** Opening AVAILABLE RECORDS block **
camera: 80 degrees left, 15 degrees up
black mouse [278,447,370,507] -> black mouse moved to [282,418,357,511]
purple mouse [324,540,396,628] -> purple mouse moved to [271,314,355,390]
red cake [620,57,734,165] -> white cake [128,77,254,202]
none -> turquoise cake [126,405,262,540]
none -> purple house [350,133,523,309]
** Closing AVAILABLE RECORDS block **
**TASK INSTRUCTIONS:**
Word for word, set down all of the material.

**EXERCISE OUTPUT:**
camera: 80 degrees left, 15 degrees up
black mouse [278,447,370,507] -> black mouse moved to [282,418,357,511]
purple mouse [324,540,396,628] -> purple mouse moved to [271,314,355,390]
red cake [620,57,734,165] -> white cake [128,77,254,202]
none -> turquoise cake [126,405,262,540]
none -> purple house [350,133,523,309]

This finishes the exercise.